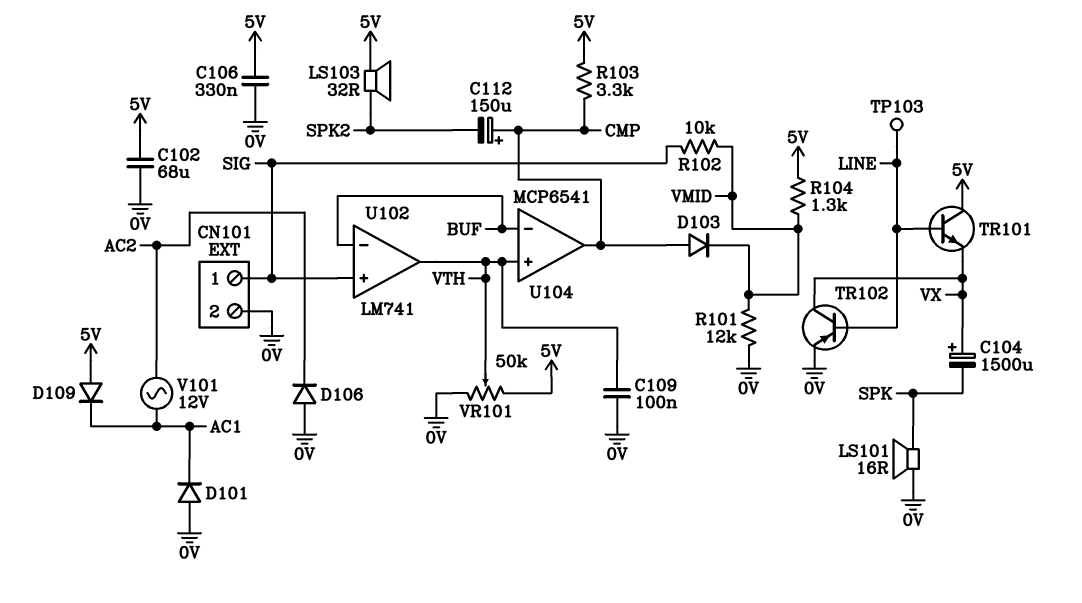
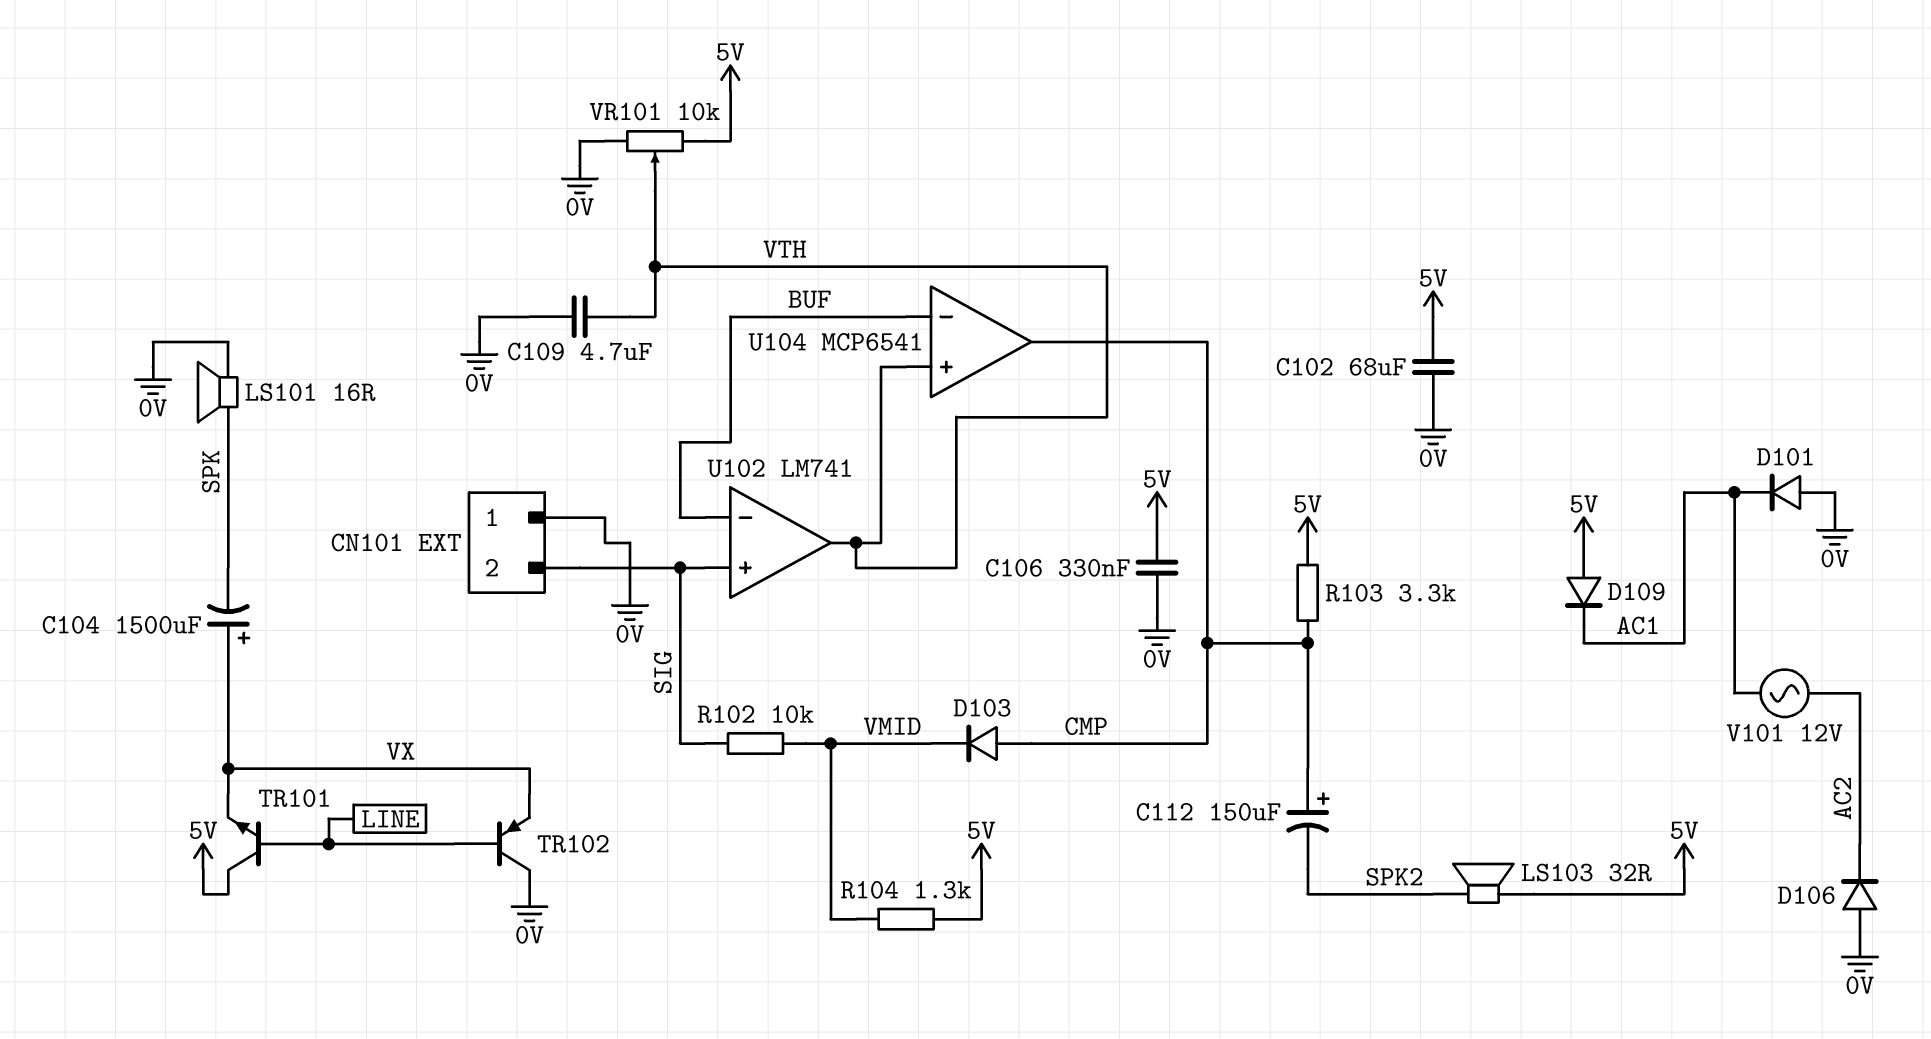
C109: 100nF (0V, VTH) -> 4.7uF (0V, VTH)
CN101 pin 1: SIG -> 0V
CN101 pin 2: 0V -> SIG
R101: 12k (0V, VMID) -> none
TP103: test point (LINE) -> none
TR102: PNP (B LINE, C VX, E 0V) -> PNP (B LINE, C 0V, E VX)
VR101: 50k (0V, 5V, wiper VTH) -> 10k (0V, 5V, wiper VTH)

**Exercise requirements:** Everything from the line with "R101: 12k (0V, VMID) -> none" to the end of the listing above needs to be duplicated exactly, both end lines included, with nothing more.

**Your response:**
R101: 12k (0V, VMID) -> none
TP103: test point (LINE) -> none
TR102: PNP (B LINE, C VX, E 0V) -> PNP (B LINE, C 0V, E VX)
VR101: 50k (0V, 5V, wiper VTH) -> 10k (0V, 5V, wiper VTH)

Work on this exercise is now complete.